■ RAW DATA ■
****
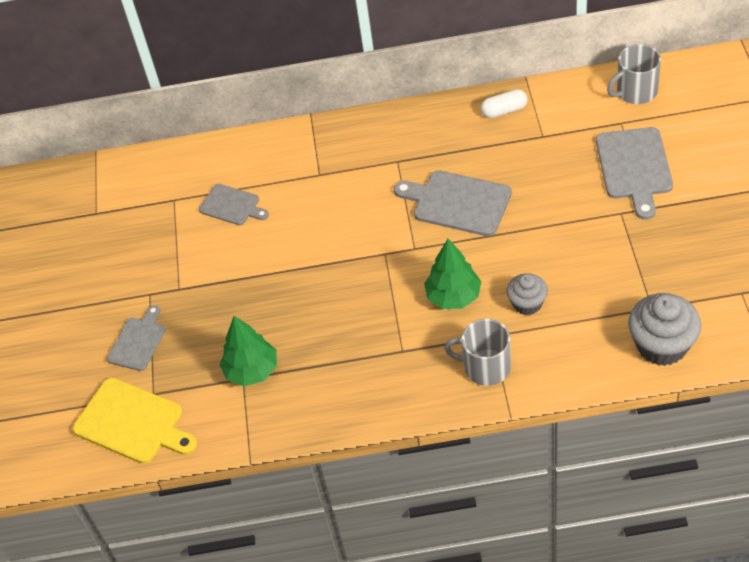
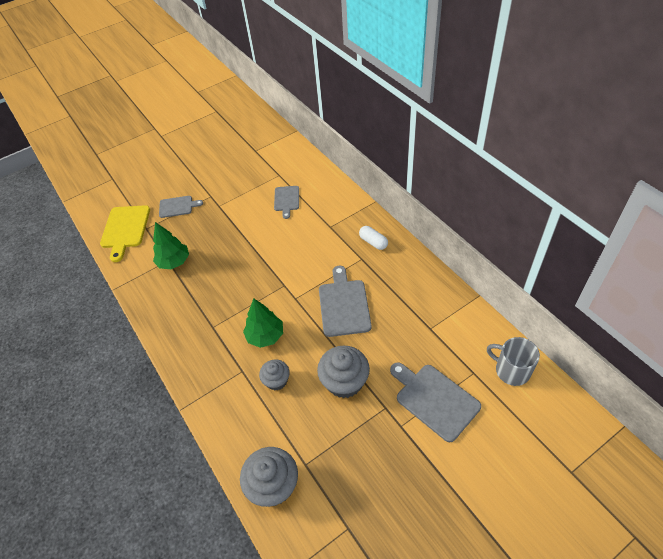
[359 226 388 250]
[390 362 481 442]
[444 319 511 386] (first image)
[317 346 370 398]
****
■ THE PROBLEM ■
The required output is each line above restated verbatim, with all images omitted.

■ WORKED SOLUTION ■
[359 226 388 250]
[390 362 481 442]
[444 319 511 386] (first image)
[317 346 370 398]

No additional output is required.